Work to be completed: Every entry should come back exactly as written, minus the pictures.

##### Raw data

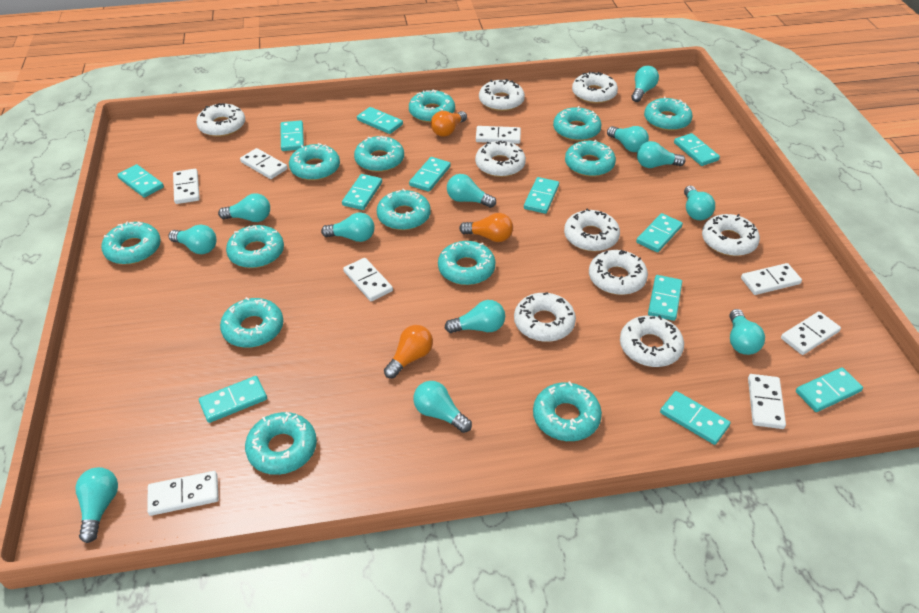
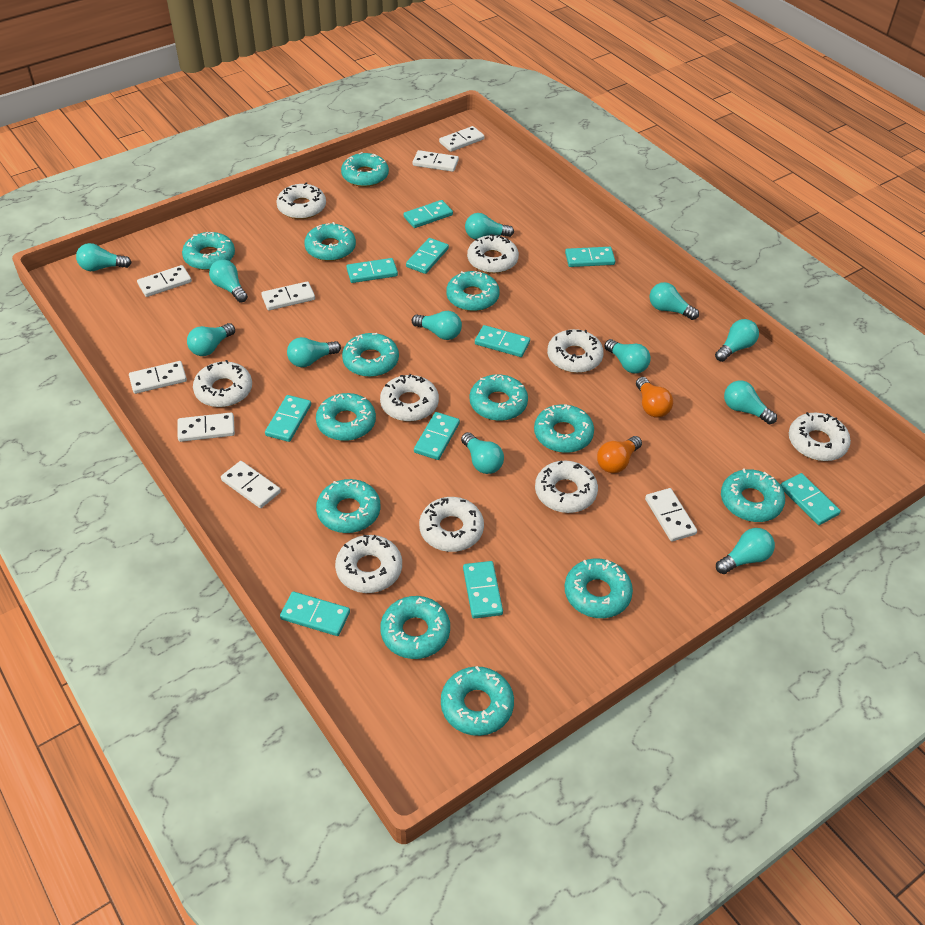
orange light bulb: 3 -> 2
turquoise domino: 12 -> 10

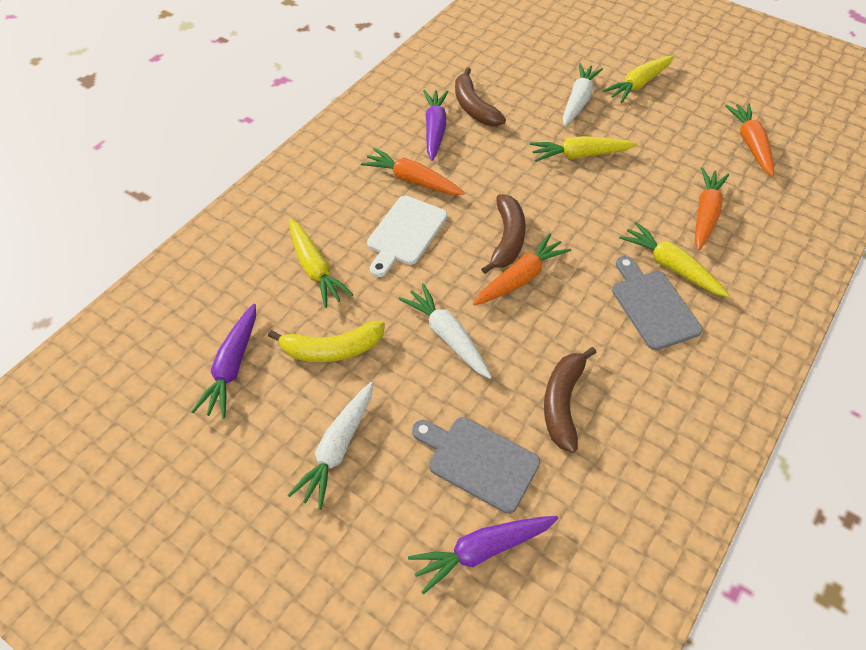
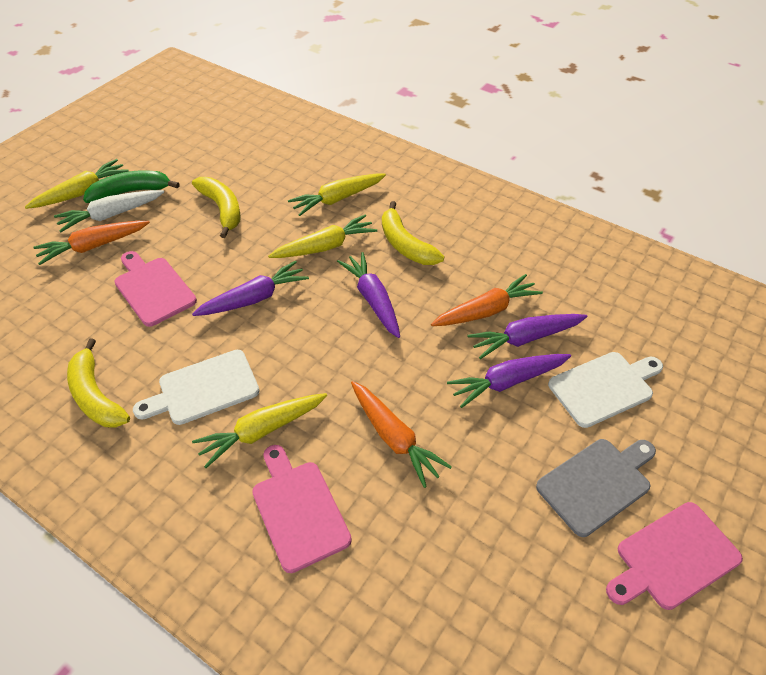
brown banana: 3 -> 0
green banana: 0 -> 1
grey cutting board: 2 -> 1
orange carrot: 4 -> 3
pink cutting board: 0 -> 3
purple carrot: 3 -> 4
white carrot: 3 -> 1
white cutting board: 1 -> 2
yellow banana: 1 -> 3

##########

Answer section:
orange light bulb: 3 -> 2
turquoise domino: 12 -> 10

brown banana: 3 -> 0
green banana: 0 -> 1
grey cutting board: 2 -> 1
orange carrot: 4 -> 3
pink cutting board: 0 -> 3
purple carrot: 3 -> 4
white carrot: 3 -> 1
white cutting board: 1 -> 2
yellow banana: 1 -> 3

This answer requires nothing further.